• _Required work_
Line count for "second": state how many lines of the data below include it, and output nothing more.

• _Entries provided_
:::

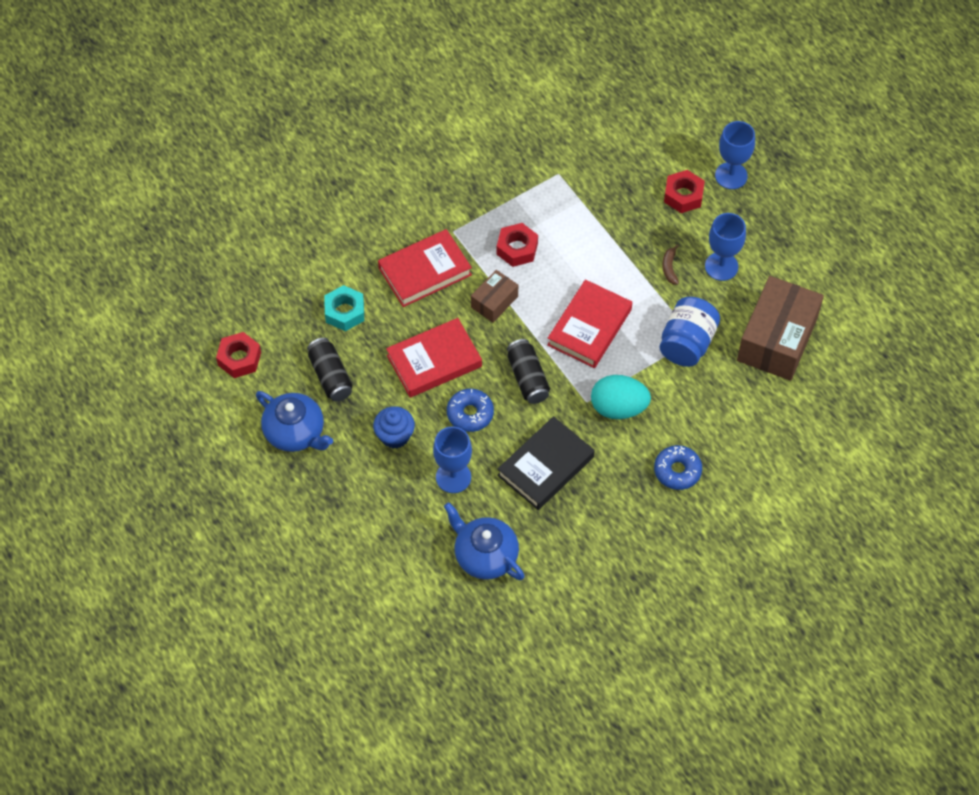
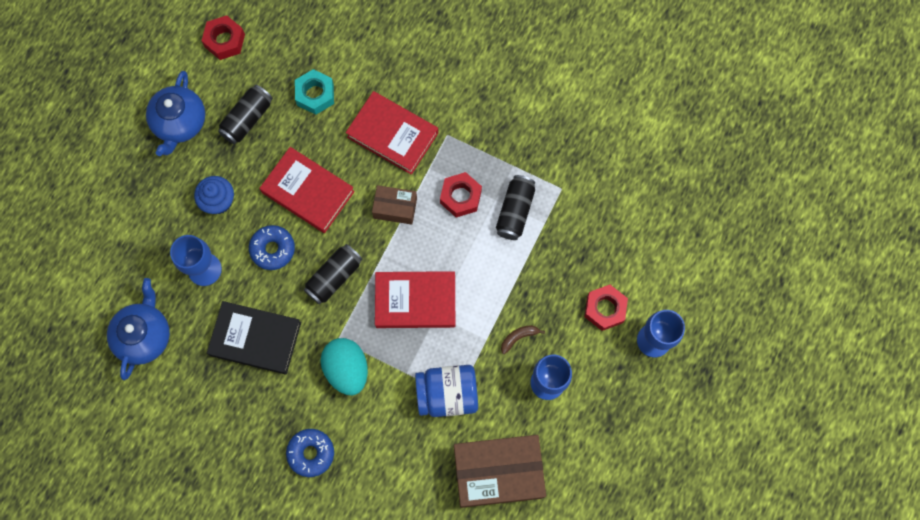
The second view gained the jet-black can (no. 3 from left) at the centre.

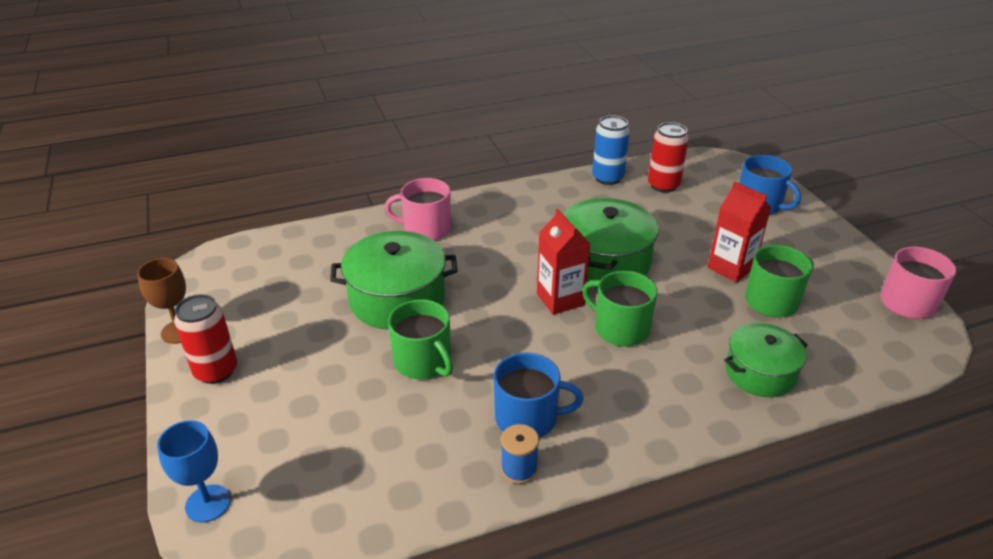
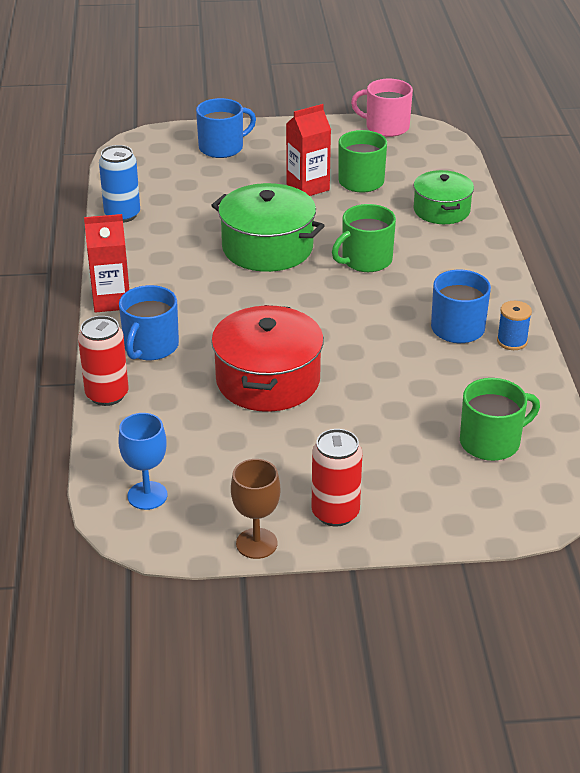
The blue wine glass ended up elsewhere, having gone from the bottom left to the middle left. The leaf-green coffee mug (no. 1 from left in the first image) ended up elsewhere, having gone from the centre to the middle right. The crimson milk carton (no. 1 from left) ended up elsewhere, having gone from the centre to the middle left. The crimson can (no. 2 from left in the first image) ended up elsewhere, having gone from the top right to the middle left. What was the leaf-green pot (no. 1 from left) at the centre turned into the crimson pot at the centre. What was the rose-pink coffee mug (no. 1 from left) at the centre turned into the blue coffee mug (no. 1 from left) at the middle left.

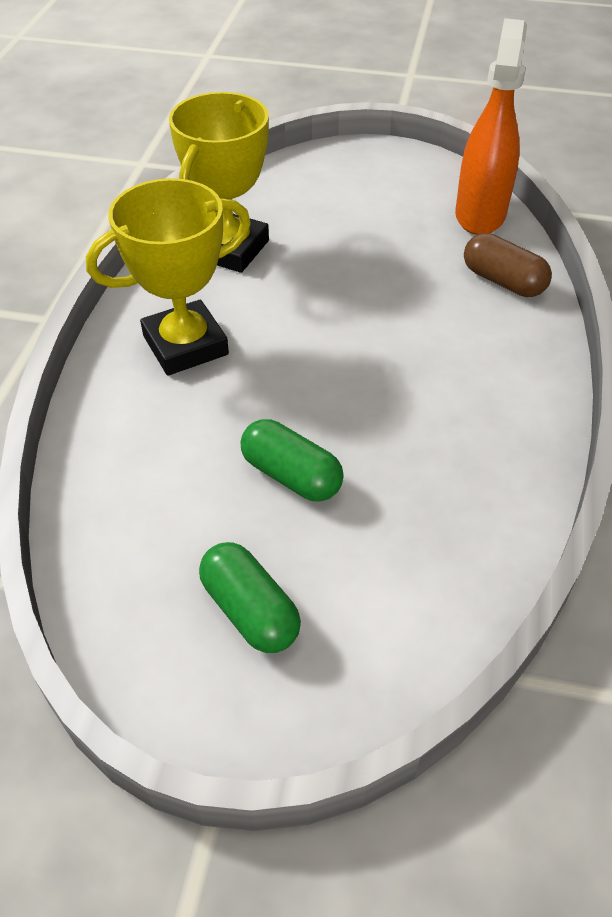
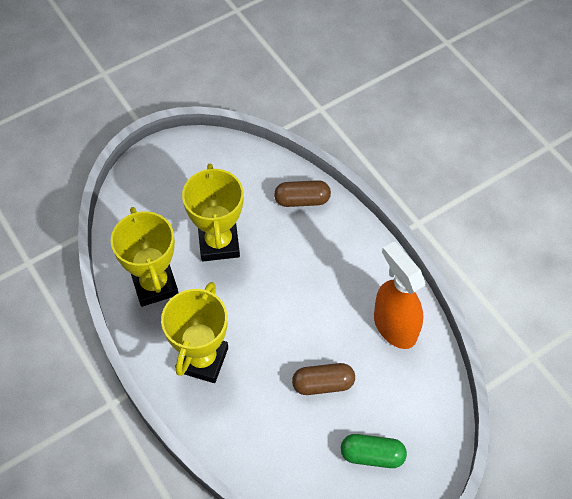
The second view gained the yellow prize cup (no. 3 from left) at the centre. The orange-coloured spray cleaner ended up elsewhere, having gone from the top right to the middle right. What was the leaf-green pill (no. 2 from left) at the centre turned into the russet pill (no. 2 from left) at the bottom centre.

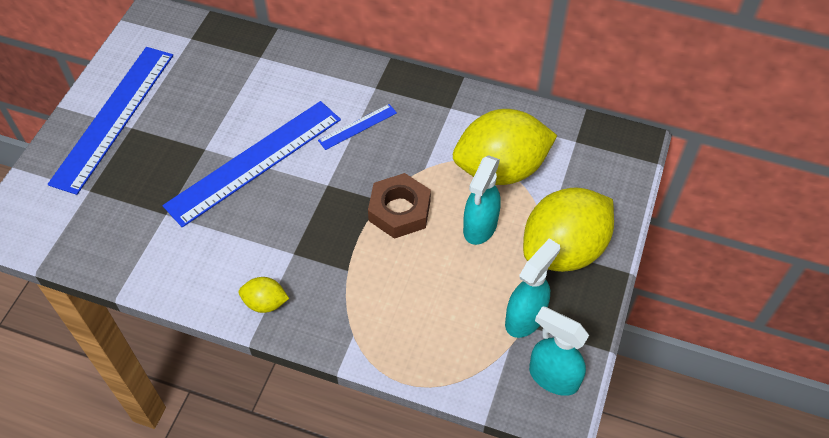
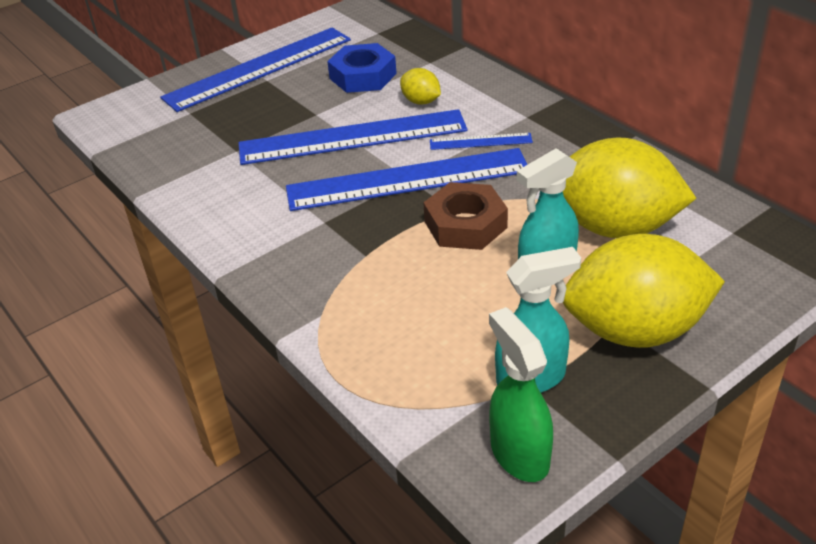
The second view gained the blue measuring stick (no. 3 from left) at the top centre. The second view gained the blue hex nut at the top centre. The yellow toy lemon (no. 1 from left) ended up elsewhere, having gone from the bottom left to the top centre. What was the turquoise spray cleaner (no. 3 from left) at the bottom right turned into the leaf-green spray cleaner at the bottom centre.

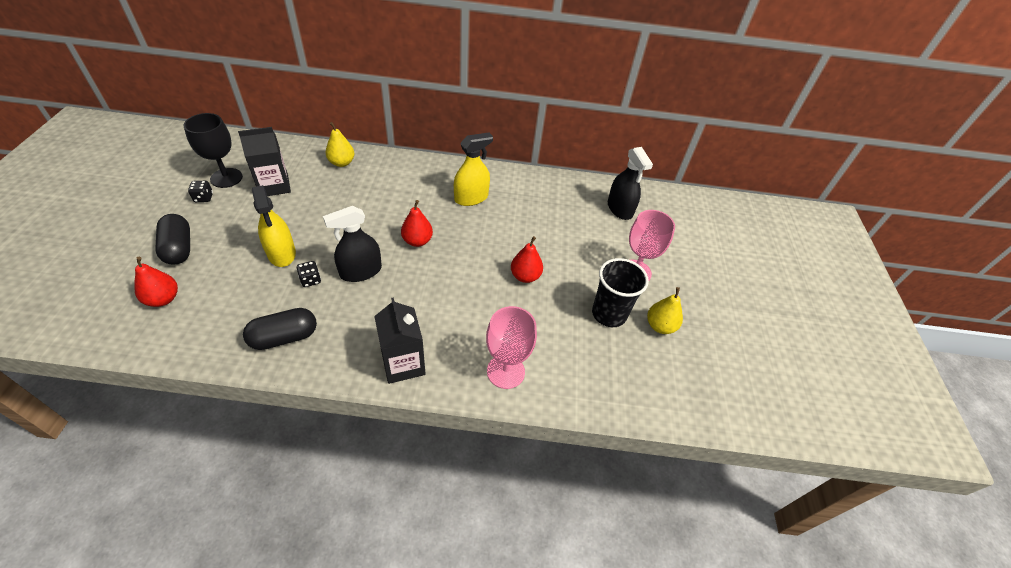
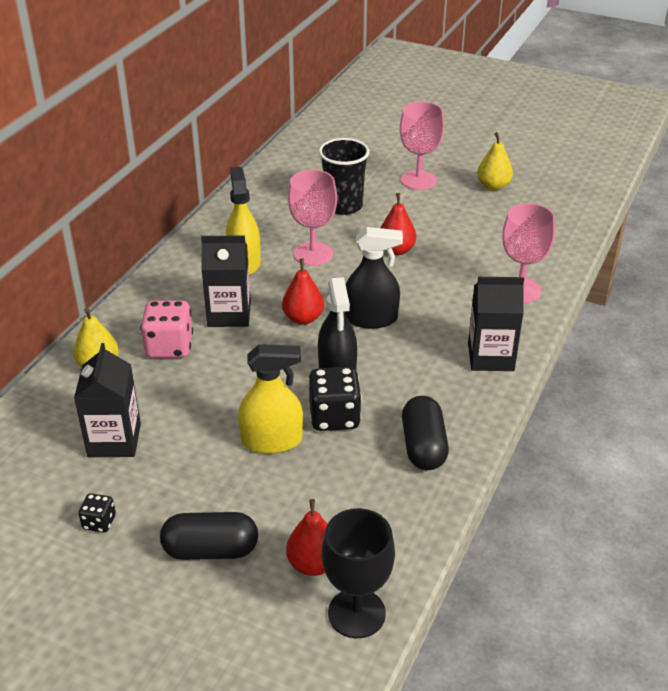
The second view gained the rose-pink game die at the middle left. The second view gained the jet-black milk carton (no. 2 from left) at the centre. The second view gained the rose-pink wine glass (no. 1 from left) at the top centre. The jet-black wine glass ended up elsewhere, having gone from the top left to the bottom centre. The jet-black tumbler ended up elsewhere, having gone from the centre to the top centre. The jet-black spray cleaner (no. 2 from left) ended up elsewhere, having gone from the top centre to the centre. The size of the jet-black game die (no. 2 from left) at the middle left changed by a factor of 1.89.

:::

• _Written response_
4